Work to be completed: Your answer should be the lines of the material that include the word "cactus".

*** Block opens ***

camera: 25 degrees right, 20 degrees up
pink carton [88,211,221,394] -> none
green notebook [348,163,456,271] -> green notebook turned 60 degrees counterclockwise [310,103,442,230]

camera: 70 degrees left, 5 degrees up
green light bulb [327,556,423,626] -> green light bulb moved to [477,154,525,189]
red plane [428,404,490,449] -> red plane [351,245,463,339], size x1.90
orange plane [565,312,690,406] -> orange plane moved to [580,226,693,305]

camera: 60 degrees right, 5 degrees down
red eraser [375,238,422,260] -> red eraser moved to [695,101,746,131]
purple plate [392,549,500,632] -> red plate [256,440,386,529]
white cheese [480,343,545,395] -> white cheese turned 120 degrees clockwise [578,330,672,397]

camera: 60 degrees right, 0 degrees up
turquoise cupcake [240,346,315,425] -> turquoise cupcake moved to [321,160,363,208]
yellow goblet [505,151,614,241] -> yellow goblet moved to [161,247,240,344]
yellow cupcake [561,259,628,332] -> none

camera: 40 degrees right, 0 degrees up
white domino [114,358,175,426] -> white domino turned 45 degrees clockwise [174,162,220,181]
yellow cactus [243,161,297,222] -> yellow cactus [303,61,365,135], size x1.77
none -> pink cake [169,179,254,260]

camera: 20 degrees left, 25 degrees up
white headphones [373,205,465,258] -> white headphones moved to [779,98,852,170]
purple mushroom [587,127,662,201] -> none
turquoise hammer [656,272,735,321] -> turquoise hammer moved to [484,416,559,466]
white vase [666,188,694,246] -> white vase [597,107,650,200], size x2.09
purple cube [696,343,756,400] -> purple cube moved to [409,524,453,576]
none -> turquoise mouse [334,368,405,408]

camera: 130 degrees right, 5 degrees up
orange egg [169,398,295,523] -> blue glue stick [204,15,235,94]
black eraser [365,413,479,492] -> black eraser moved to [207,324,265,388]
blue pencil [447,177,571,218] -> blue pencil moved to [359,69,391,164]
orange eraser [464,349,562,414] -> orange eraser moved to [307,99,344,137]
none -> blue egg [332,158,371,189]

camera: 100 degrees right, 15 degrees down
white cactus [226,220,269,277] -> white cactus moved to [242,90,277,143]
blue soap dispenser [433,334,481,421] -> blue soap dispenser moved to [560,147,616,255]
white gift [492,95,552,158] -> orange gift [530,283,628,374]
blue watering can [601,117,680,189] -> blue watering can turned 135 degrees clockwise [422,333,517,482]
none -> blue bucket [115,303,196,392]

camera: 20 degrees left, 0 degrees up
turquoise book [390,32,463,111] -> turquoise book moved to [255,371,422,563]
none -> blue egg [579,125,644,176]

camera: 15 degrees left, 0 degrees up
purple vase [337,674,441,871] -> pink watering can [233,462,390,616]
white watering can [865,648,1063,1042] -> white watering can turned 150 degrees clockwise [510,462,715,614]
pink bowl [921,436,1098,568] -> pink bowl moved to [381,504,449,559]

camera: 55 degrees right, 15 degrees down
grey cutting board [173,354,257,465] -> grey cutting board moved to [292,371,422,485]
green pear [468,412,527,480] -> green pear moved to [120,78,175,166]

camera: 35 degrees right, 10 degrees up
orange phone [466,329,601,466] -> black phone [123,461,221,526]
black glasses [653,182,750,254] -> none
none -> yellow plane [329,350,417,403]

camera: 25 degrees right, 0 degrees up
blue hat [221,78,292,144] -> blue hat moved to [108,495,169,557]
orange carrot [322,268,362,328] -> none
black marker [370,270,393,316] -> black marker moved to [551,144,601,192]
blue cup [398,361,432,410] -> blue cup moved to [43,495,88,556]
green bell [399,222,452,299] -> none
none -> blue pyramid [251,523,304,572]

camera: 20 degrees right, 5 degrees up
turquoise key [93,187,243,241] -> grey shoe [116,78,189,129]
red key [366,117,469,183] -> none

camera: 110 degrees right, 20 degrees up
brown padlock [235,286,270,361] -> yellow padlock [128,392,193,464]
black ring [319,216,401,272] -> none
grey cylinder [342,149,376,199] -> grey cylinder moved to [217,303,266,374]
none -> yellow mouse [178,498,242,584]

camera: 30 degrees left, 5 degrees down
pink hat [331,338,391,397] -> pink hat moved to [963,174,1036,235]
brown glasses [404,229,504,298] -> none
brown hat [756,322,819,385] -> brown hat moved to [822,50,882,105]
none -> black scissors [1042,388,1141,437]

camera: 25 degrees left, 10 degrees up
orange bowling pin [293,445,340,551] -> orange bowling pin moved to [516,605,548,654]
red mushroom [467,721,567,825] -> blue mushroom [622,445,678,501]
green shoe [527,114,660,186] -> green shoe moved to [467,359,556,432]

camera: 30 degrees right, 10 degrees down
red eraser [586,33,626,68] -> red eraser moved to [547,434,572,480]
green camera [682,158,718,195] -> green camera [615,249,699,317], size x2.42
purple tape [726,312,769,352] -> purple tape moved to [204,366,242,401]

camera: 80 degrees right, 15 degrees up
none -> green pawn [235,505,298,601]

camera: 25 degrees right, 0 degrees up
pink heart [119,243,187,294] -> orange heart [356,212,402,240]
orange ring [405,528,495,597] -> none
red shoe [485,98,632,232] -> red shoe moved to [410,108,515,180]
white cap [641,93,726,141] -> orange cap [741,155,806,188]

*** Block closes ***

Finished exercise:
yellow cactus [243,161,297,222] -> yellow cactus [303,61,365,135], size x1.77
white cactus [226,220,269,277] -> white cactus moved to [242,90,277,143]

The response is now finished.